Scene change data
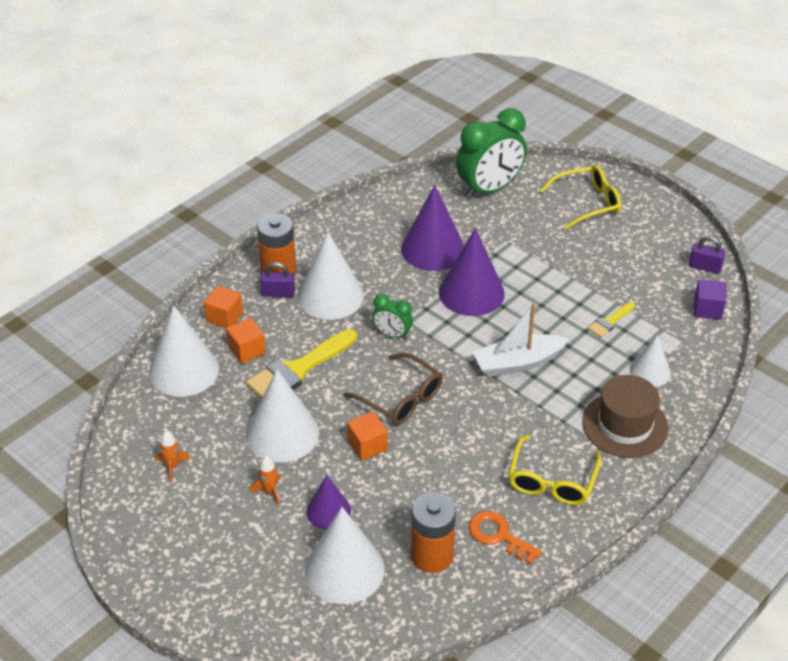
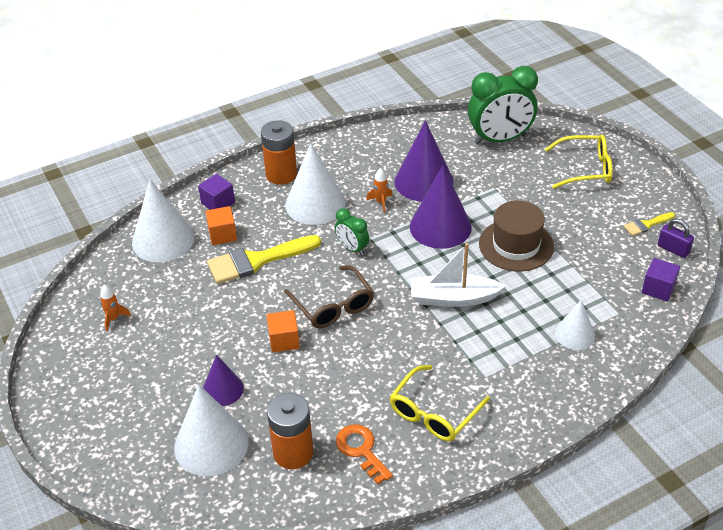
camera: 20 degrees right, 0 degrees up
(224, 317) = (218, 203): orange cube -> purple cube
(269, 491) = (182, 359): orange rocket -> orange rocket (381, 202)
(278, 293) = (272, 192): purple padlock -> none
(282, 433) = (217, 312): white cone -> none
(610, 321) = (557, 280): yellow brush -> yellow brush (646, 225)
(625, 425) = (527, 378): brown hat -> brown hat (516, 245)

* * *

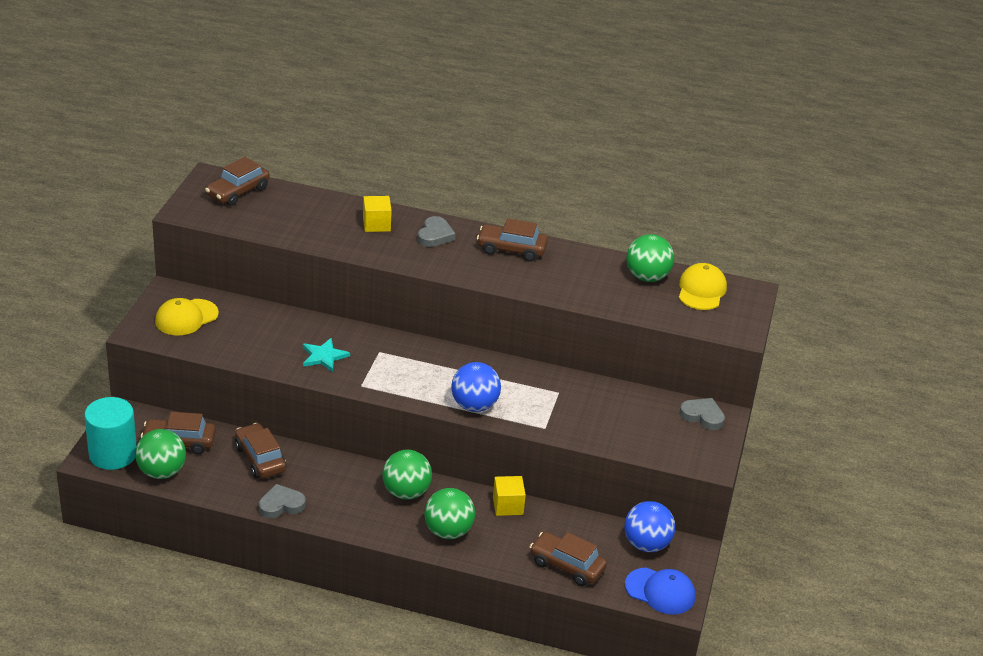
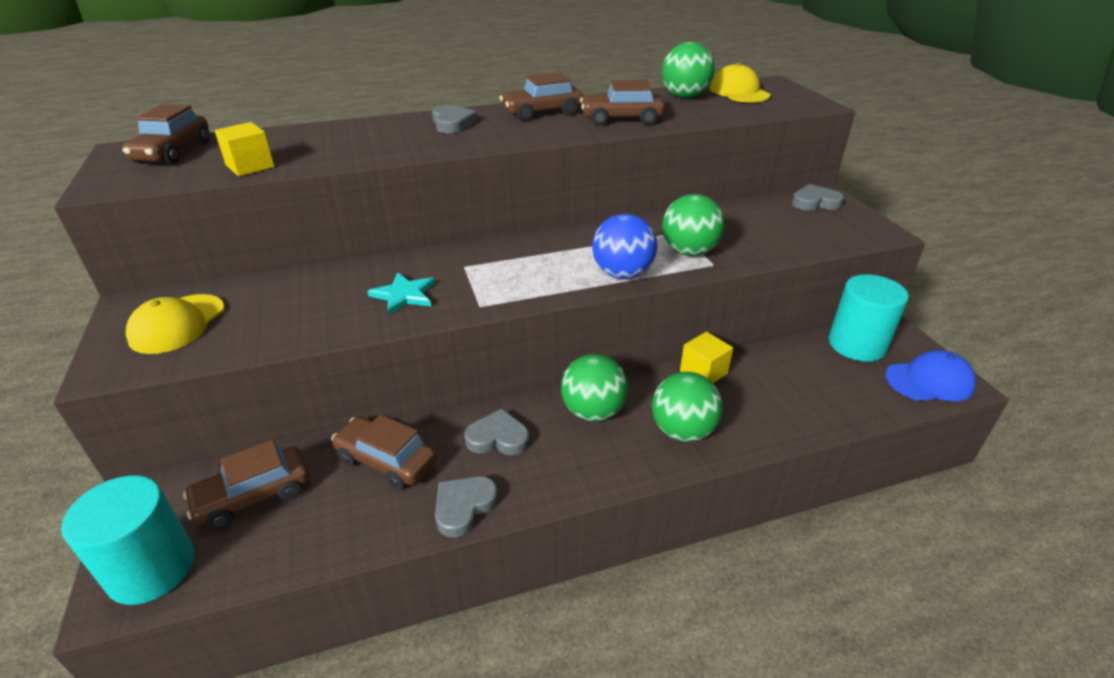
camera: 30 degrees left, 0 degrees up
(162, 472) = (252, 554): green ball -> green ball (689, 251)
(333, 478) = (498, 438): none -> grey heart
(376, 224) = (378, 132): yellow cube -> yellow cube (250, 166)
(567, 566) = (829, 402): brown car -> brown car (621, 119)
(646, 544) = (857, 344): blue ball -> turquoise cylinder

== YOUR ASSIGNMENT ==
Please reproduce, exactly as they appear above, the lines from the line containing "(278, 293) = (272, 192): purple" up to and including the line containing "(625, 425) = (527, 378): brown".

== PROBLEM SOLUTION ==
(278, 293) = (272, 192): purple padlock -> none
(282, 433) = (217, 312): white cone -> none
(610, 321) = (557, 280): yellow brush -> yellow brush (646, 225)
(625, 425) = (527, 378): brown hat -> brown hat (516, 245)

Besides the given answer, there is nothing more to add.